What the task requires | Beginning at the line that includes "LDR1: GL5528 (GND, SRC) -> none" in the entries below, print each line exactly as it appears, through the last one.

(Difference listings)

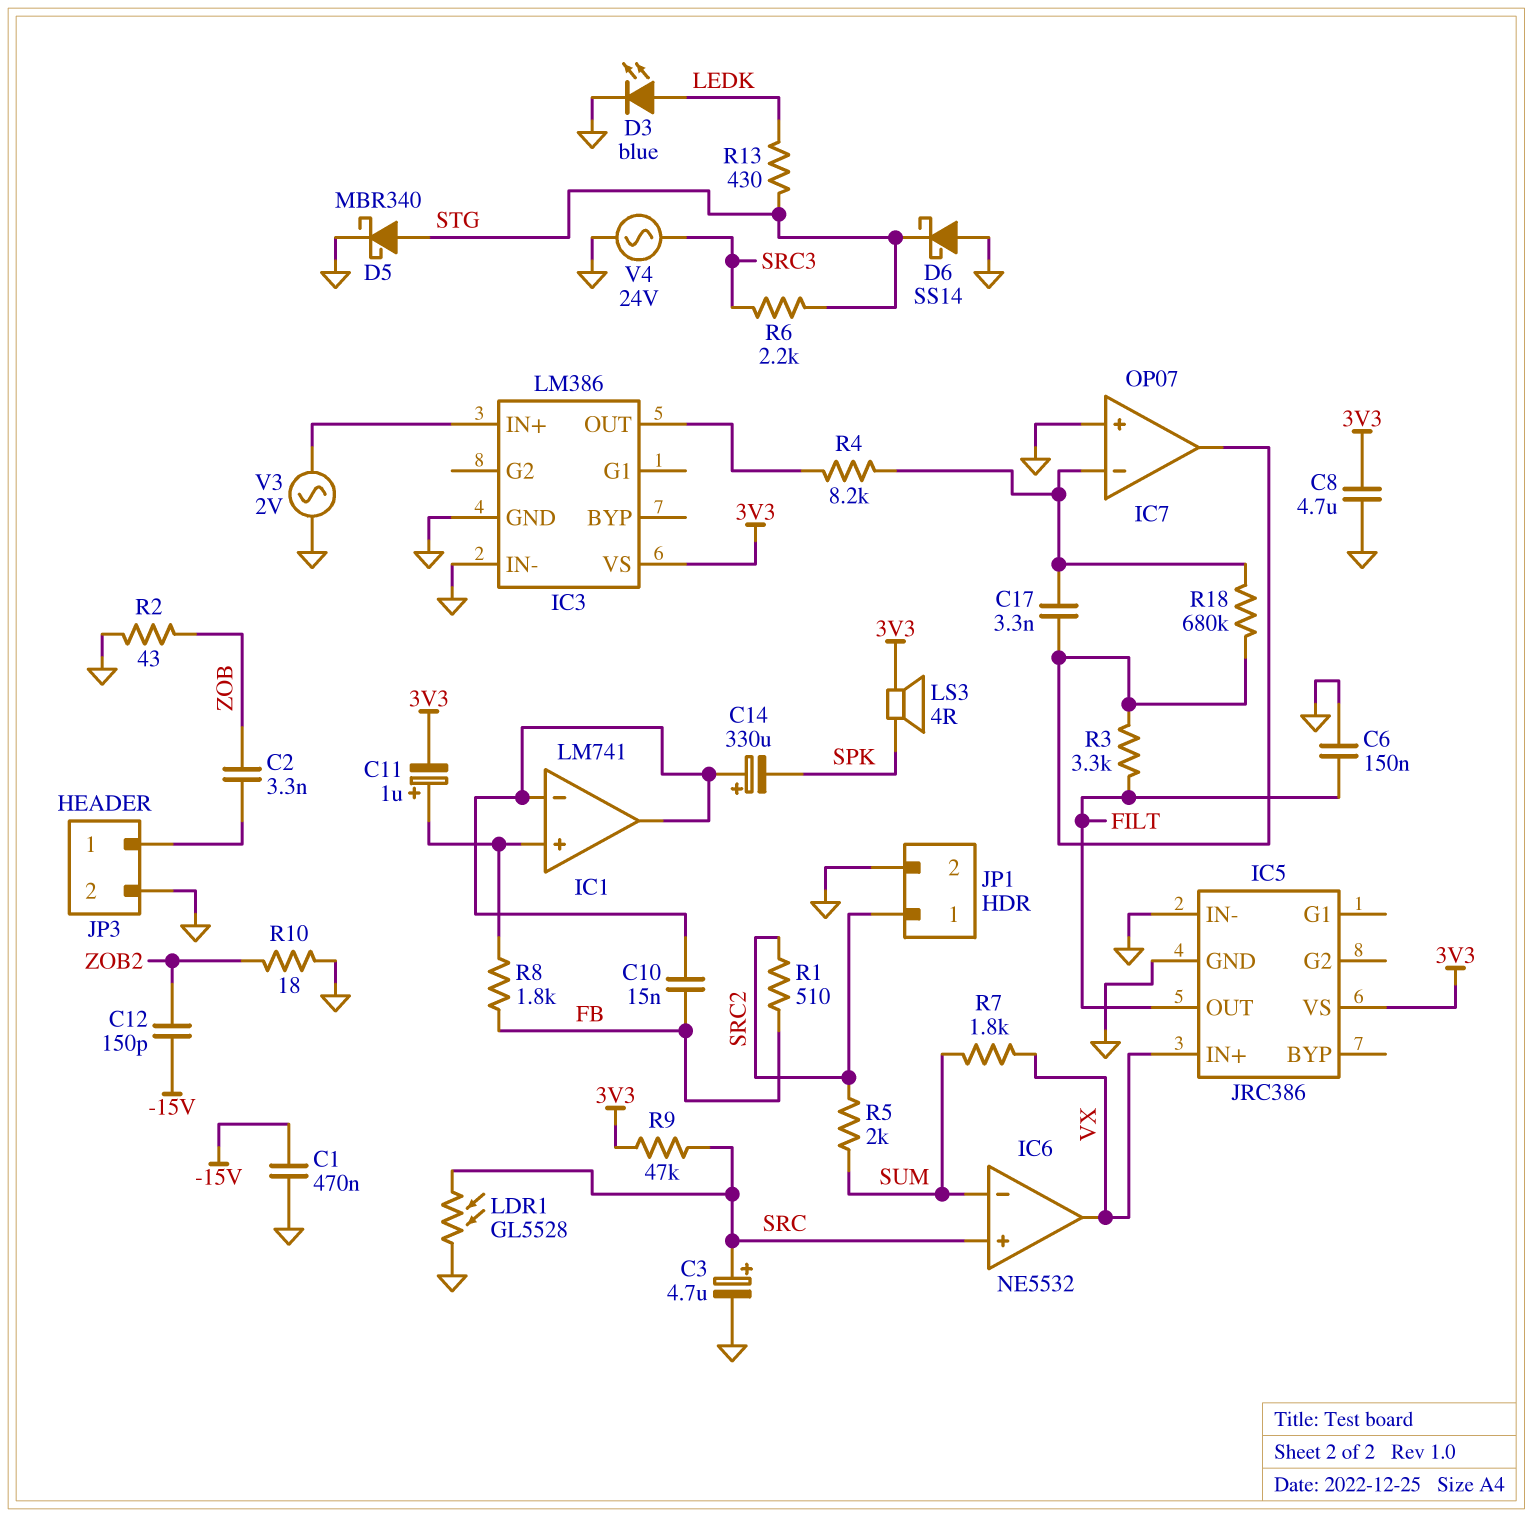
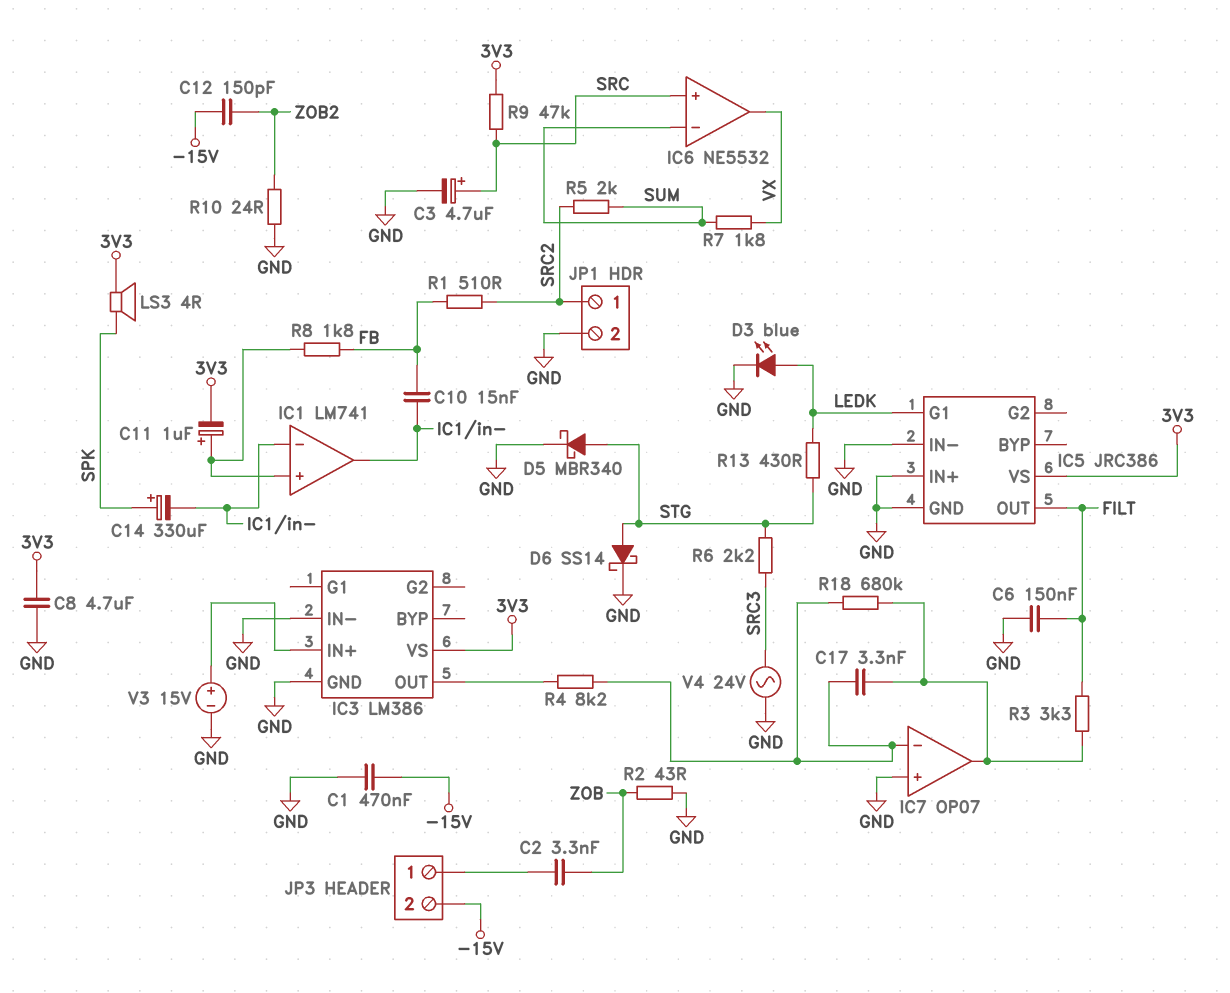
C14: 330uF (plus IC1/in-, minus SPK) -> 330uF (plus SPK, minus IC1/in-)
D6: schottky SS14 (A GND, K STG) -> schottky SS14 (A STG, K GND)
IC5 pin G1: none -> LEDK
IC5 pin IN+: VX -> GND
JP3 pin 2: GND -> -15V
LDR1: GL5528 (GND, SRC) -> none
R10: 18 (GND, ZOB2) -> 24 (GND, ZOB2)
V3: AC 2V (GND, IC3/IN+) -> 15V (plus IC3/IN+, minus GND)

Result for this task |
LDR1: GL5528 (GND, SRC) -> none
R10: 18 (GND, ZOB2) -> 24 (GND, ZOB2)
V3: AC 2V (GND, IC3/IN+) -> 15V (plus IC3/IN+, minus GND)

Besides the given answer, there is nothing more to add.